--- WHAT IS REQUIRED ---
I'd like the records transcribed exactly, leaving the images out.

--- INPUT MATERIAL ---
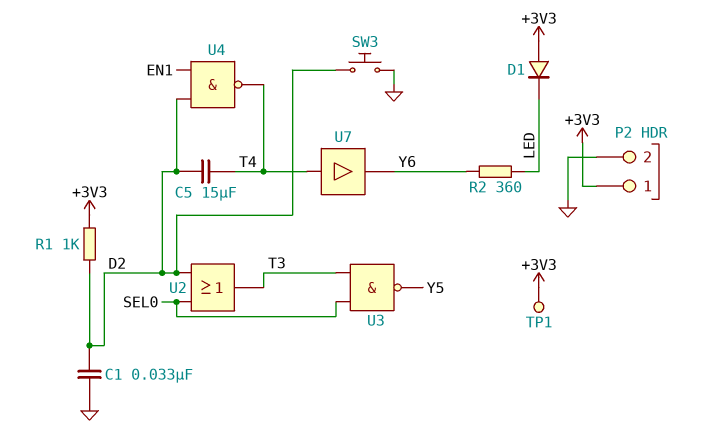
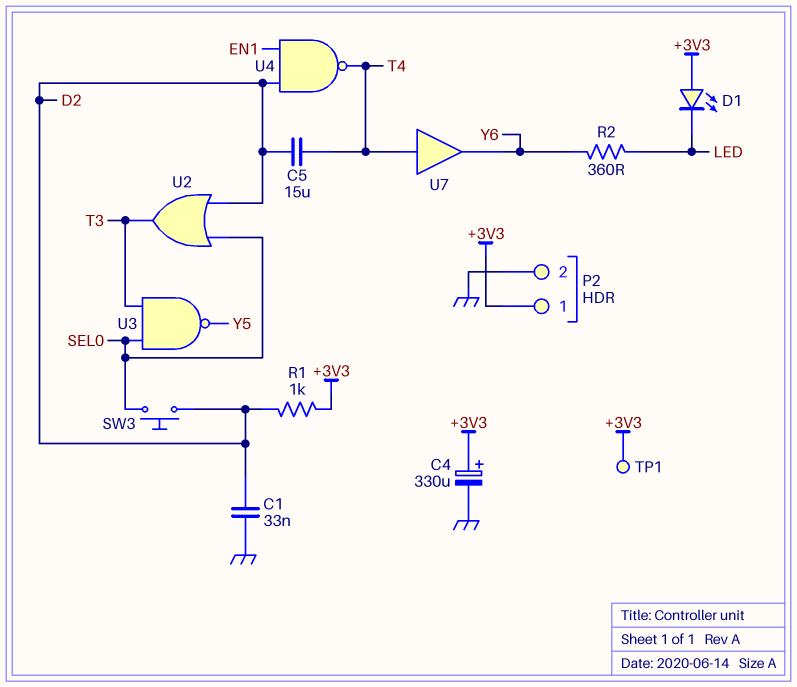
C4: none -> 330uF (plus +3V3, minus GND)
D1: diode (A +3V3, K LED) -> LED (A +3V3, K LED)
SW3: button (D2, GND) -> button (D2, SEL0)

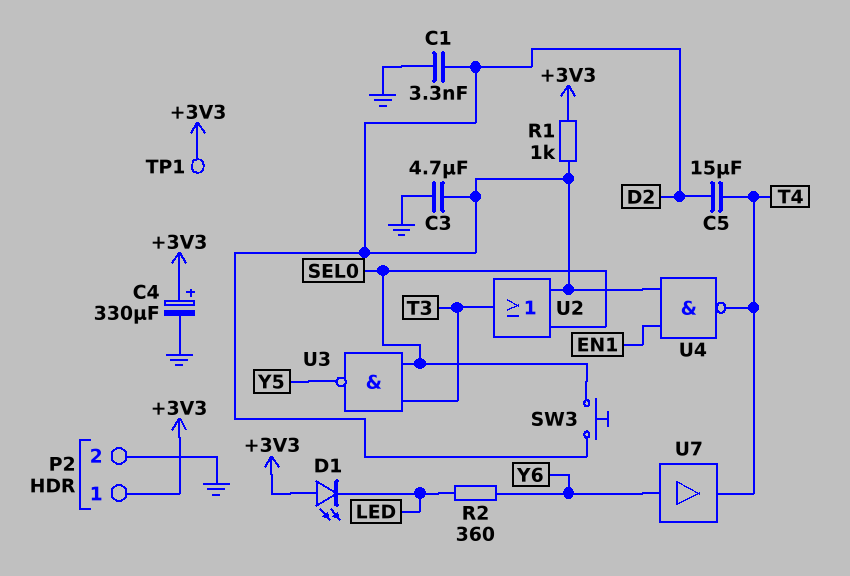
C1: 33nF (D2, GND) -> 3.3nF (D2, GND)
C3: none -> 4.7uF (D2, GND)
U7: buffer (in T4, out Y6) -> buffer (in Y6, out T4)

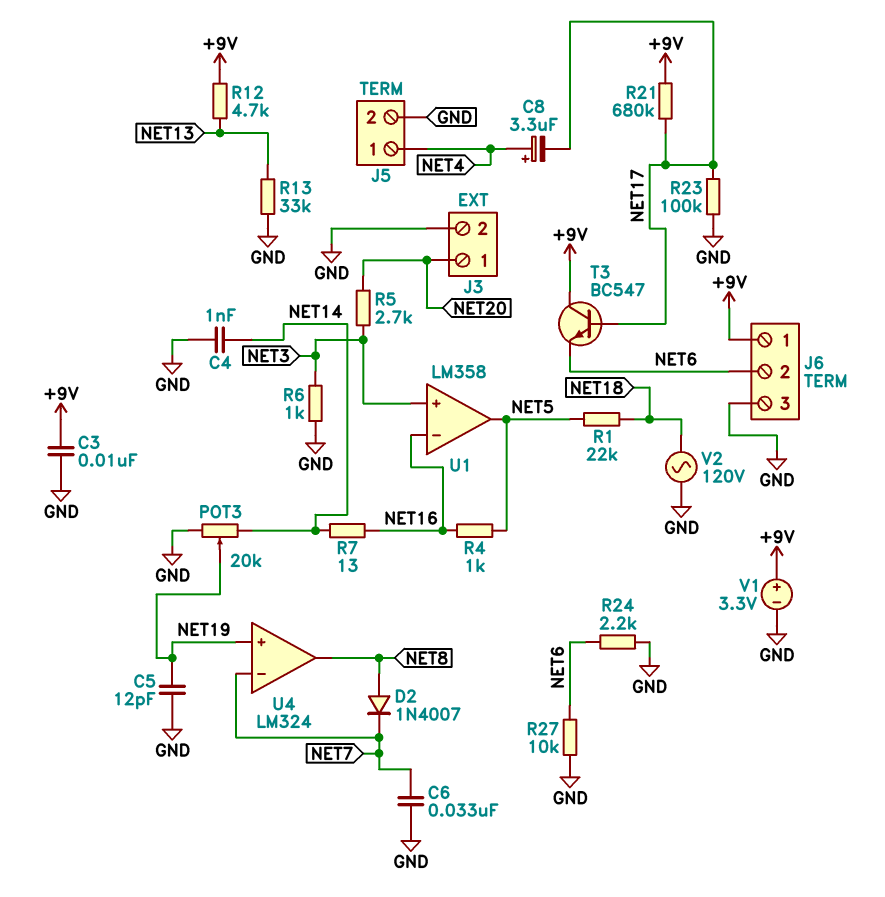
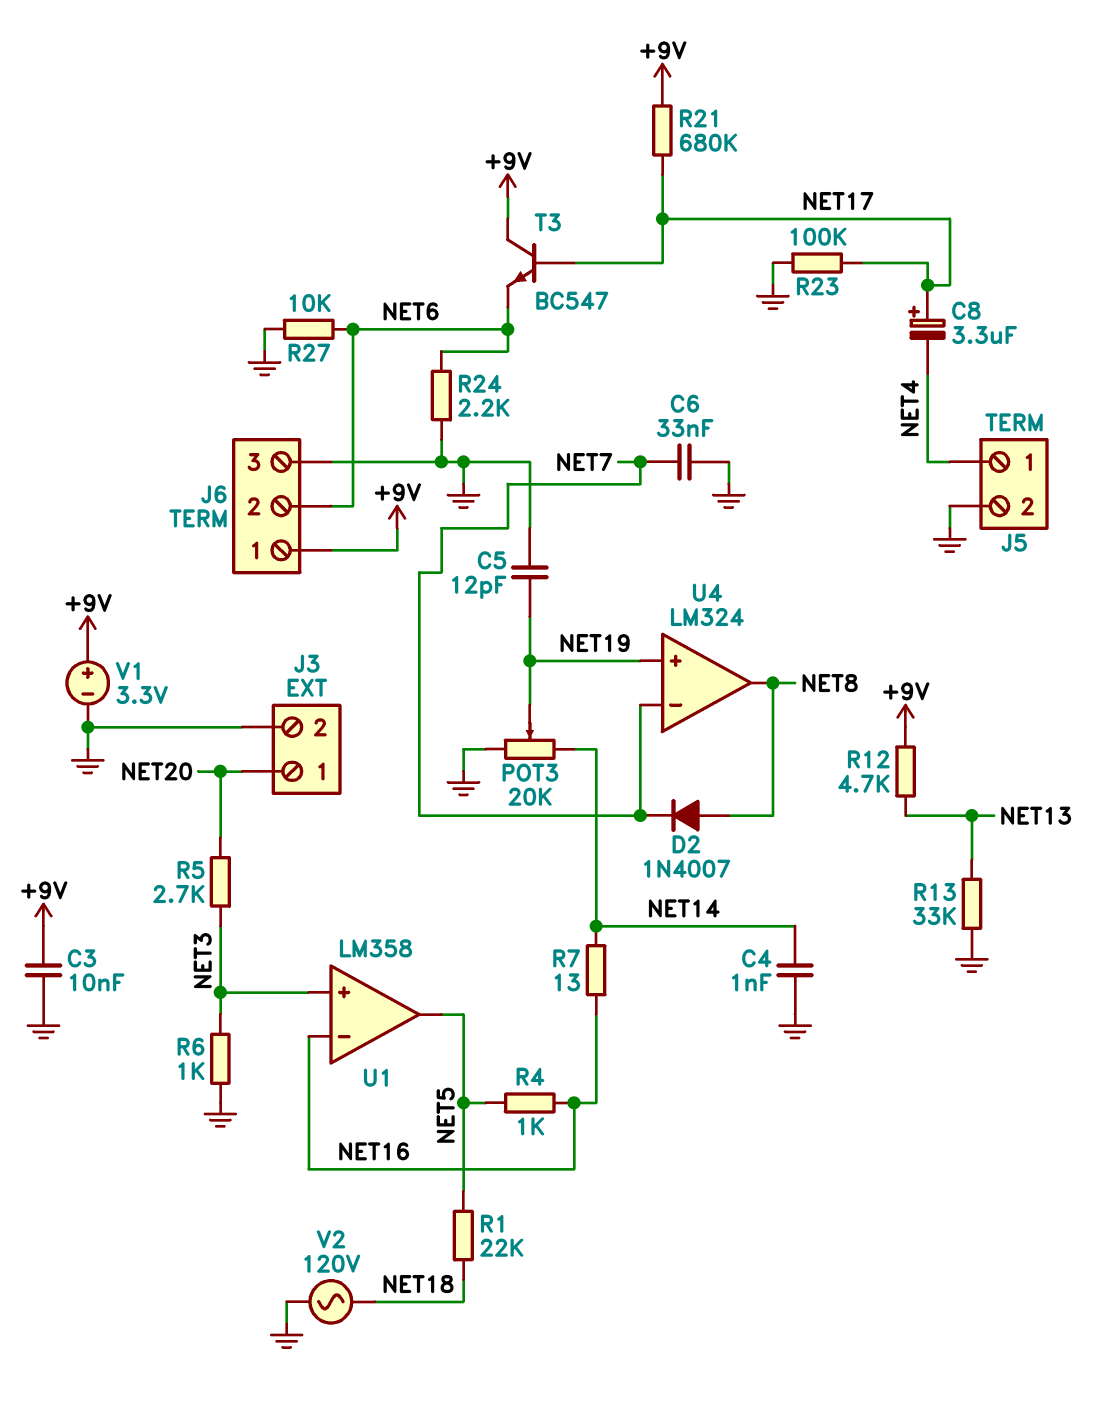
C8: 3.3uF (plus NET4, minus NET17) -> 3.3uF (plus NET17, minus NET4)

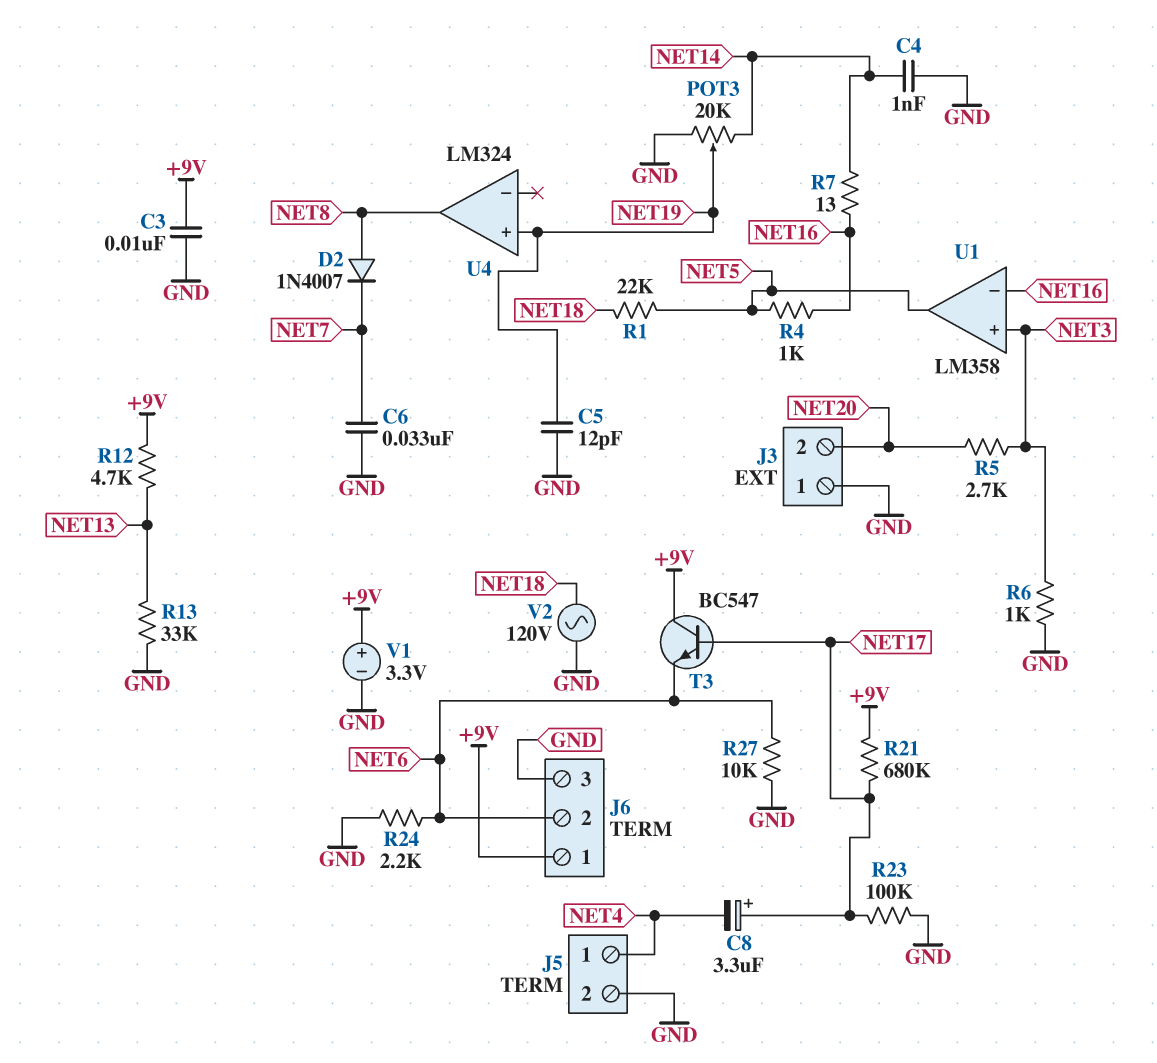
J3 pin 1: NET20 -> GND
J3 pin 2: GND -> NET20
U4 pin in-: NET7 -> none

--- ANSWER SPACE ---
C4: none -> 330uF (plus +3V3, minus GND)
D1: diode (A +3V3, K LED) -> LED (A +3V3, K LED)
SW3: button (D2, GND) -> button (D2, SEL0)

C1: 33nF (D2, GND) -> 3.3nF (D2, GND)
C3: none -> 4.7uF (D2, GND)
U7: buffer (in T4, out Y6) -> buffer (in Y6, out T4)

C8: 3.3uF (plus NET4, minus NET17) -> 3.3uF (plus NET17, minus NET4)

J3 pin 1: NET20 -> GND
J3 pin 2: GND -> NET20
U4 pin in-: NET7 -> none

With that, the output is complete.